Saved data entries.
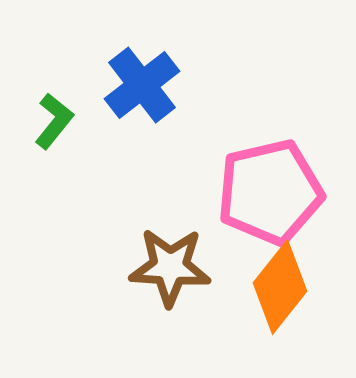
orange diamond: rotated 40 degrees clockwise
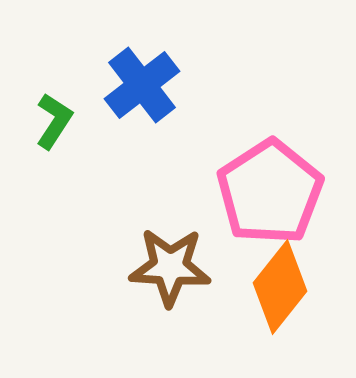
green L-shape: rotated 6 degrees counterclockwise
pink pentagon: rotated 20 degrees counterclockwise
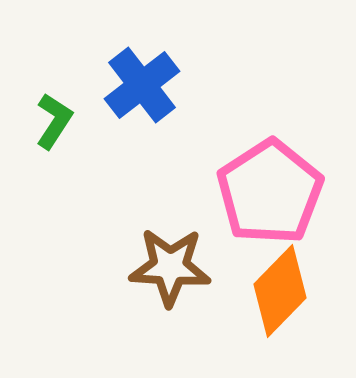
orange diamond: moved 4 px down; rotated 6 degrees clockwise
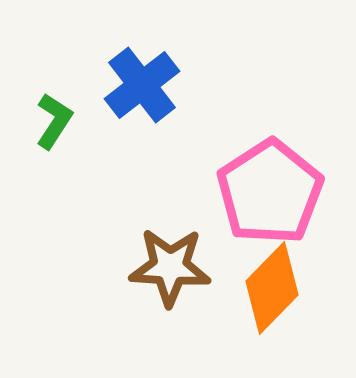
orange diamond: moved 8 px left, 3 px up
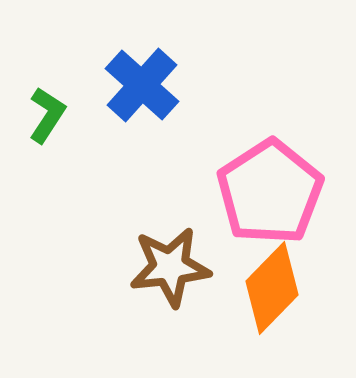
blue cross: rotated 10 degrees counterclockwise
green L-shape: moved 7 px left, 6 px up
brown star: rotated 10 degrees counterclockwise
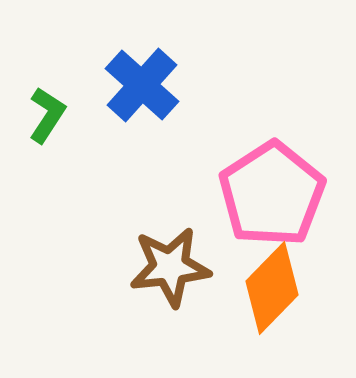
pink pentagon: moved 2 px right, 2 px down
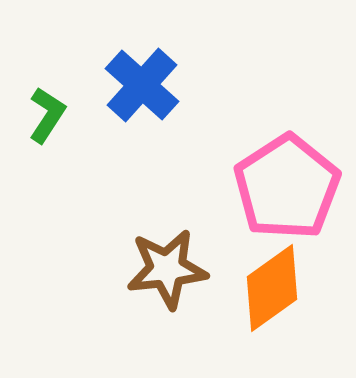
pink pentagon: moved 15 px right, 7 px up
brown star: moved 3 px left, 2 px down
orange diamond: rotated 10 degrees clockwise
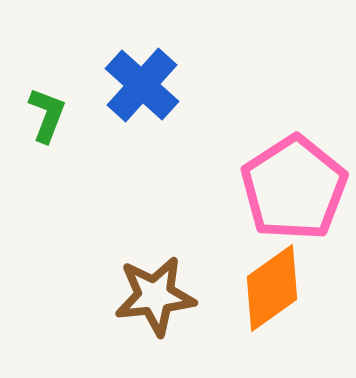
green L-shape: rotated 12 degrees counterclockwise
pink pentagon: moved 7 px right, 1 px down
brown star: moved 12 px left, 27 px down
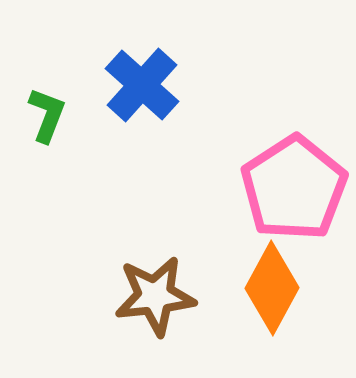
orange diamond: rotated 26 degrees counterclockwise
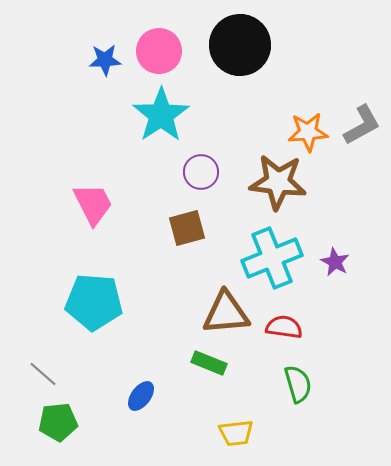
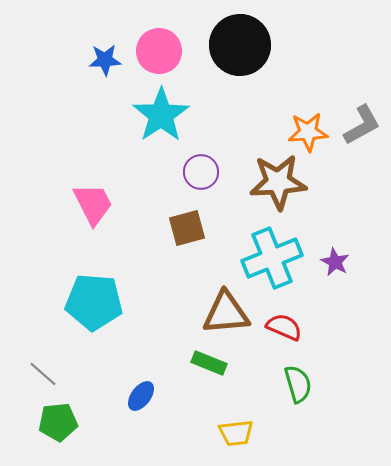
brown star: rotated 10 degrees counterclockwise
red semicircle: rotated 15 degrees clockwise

PROBLEM DESCRIPTION.
Return each line of the items above that contains the word "diamond", matching case exactly.

COMPLETED EXERCISE.
orange diamond: rotated 40 degrees clockwise
orange diamond: moved 4 px down; rotated 6 degrees clockwise
orange diamond: moved 8 px left, 3 px up
orange diamond: rotated 10 degrees clockwise
orange diamond: rotated 26 degrees counterclockwise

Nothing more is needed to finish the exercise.